Task requirements ▸
Give the number of lines in the listing that contain the word "turquoise", and nothing besides.

Data under study ▸
*****
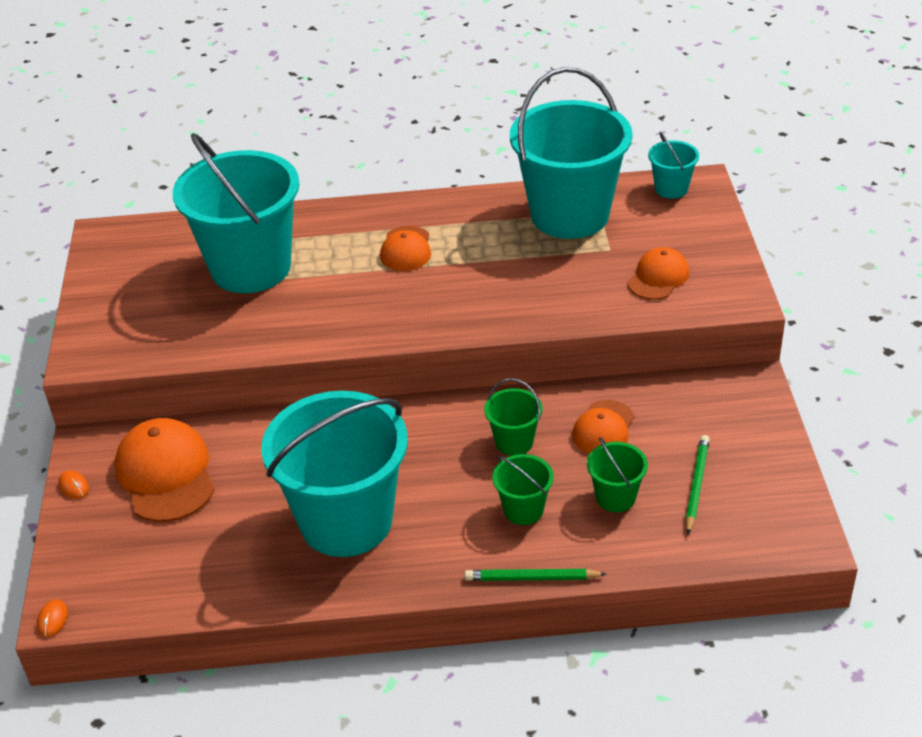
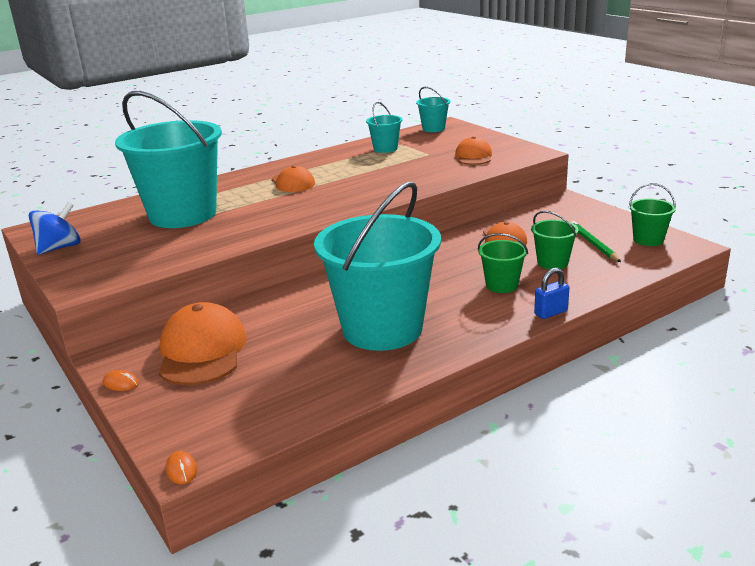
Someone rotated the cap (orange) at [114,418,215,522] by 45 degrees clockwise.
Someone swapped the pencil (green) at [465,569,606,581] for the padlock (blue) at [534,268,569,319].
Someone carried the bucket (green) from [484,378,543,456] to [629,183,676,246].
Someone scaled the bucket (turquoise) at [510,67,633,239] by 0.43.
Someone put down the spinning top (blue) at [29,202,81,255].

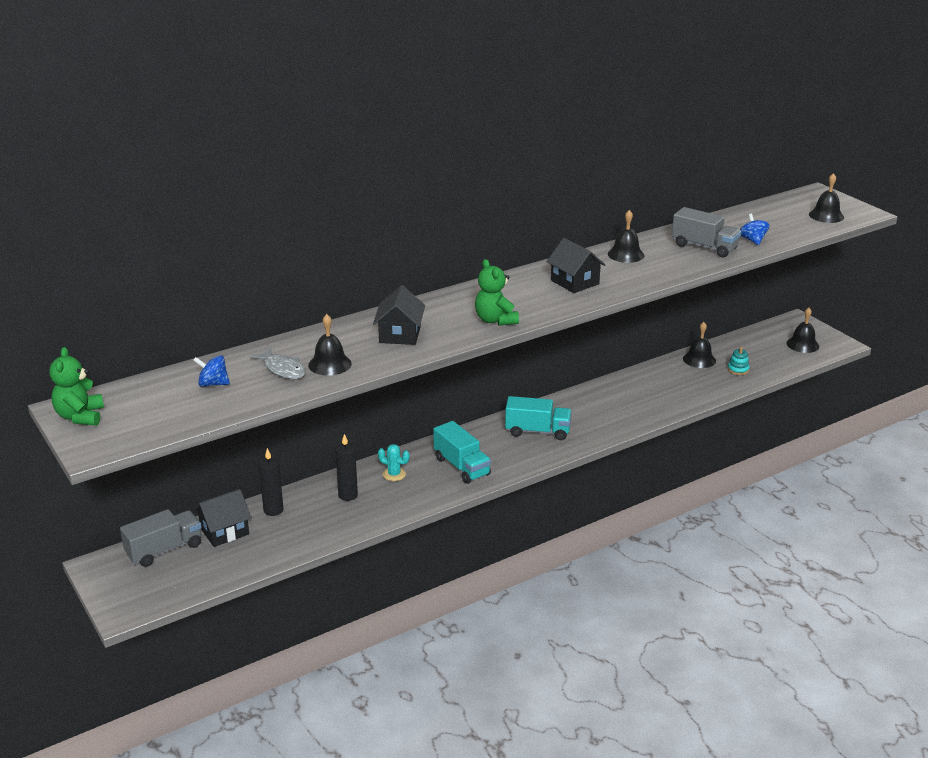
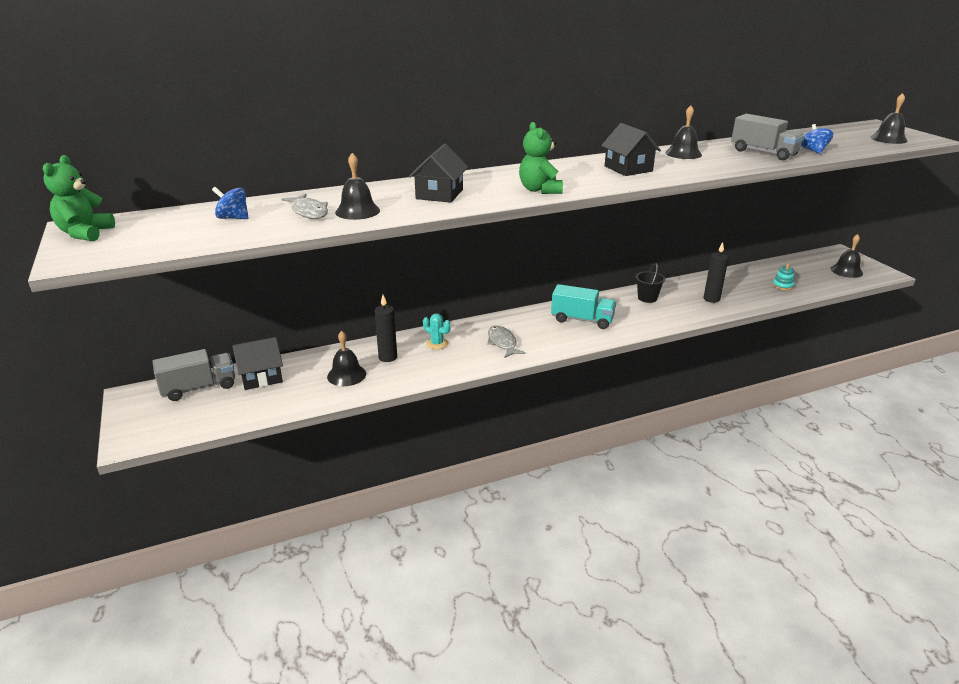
Someone carried the candle (black) from [259,448,283,516] to [704,242,729,303].
Someone swapped the truck (turquoise) at [433,421,491,484] for the fish (grey) at [487,326,526,358].
Someone carried the bell (black) from [683,322,716,368] to [327,331,366,386].
Someone put down the bucket (black) at [636,263,665,303].

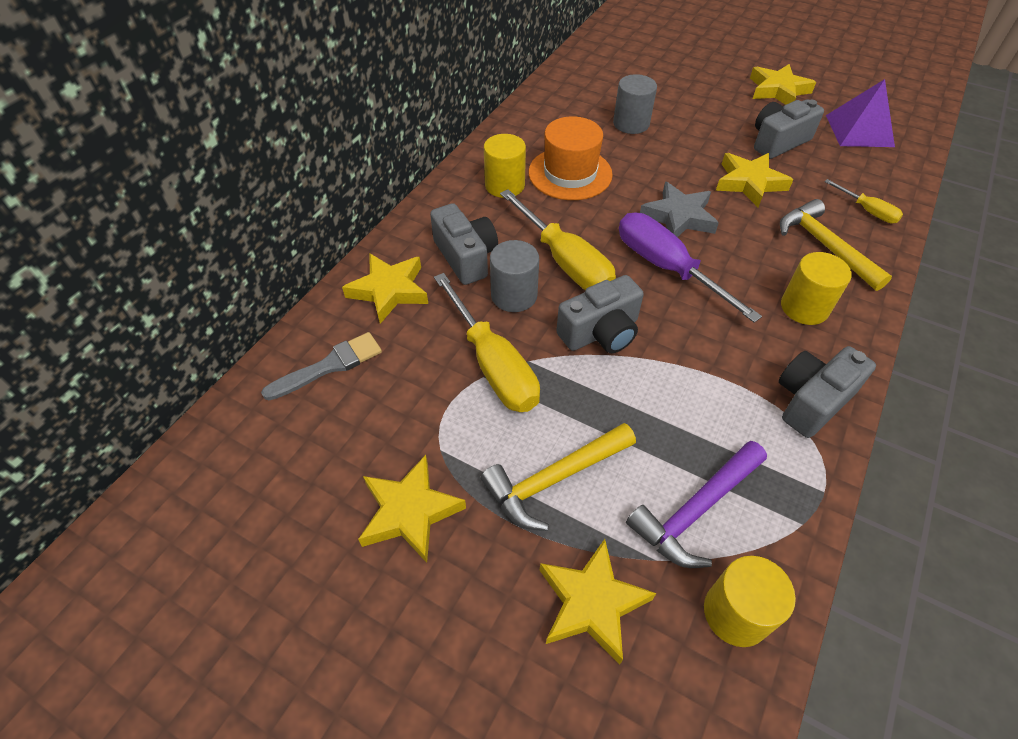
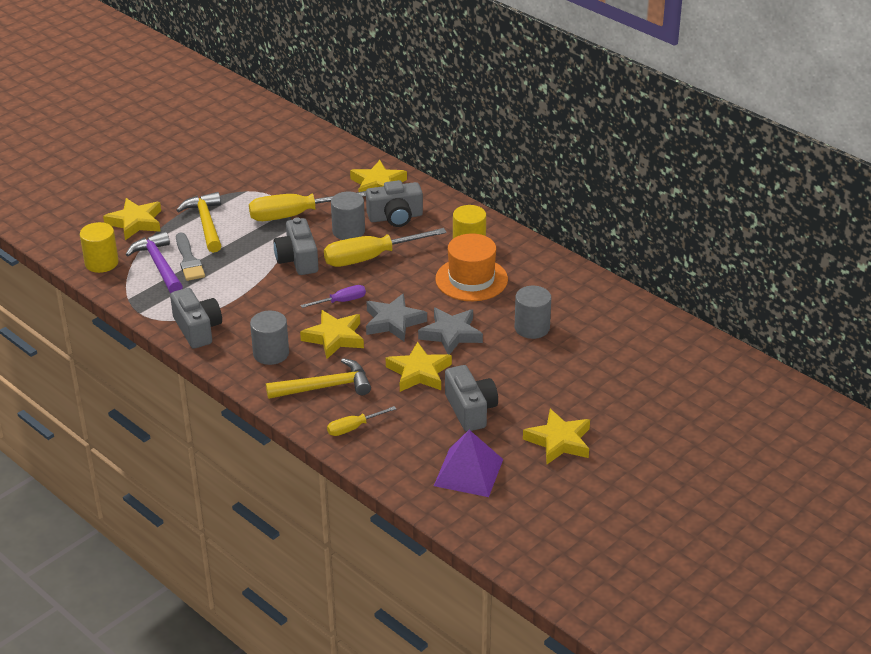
Someone carried the brush (grey) from [261,332,382,400] to [176,232,205,281].
Someone carried the star (yellow) from [358,455,466,563] to [300,310,364,359].
Someone scaled the screwdriver (purple) at [619,212,762,323] by 0.51.
Someone repainted the cylinder (yellow) at [781,252,852,325], which became the cylinder (grey) at [250,310,289,365].
Someone put down the star (grey) at [418,308,483,355].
*****
Solution ▸
2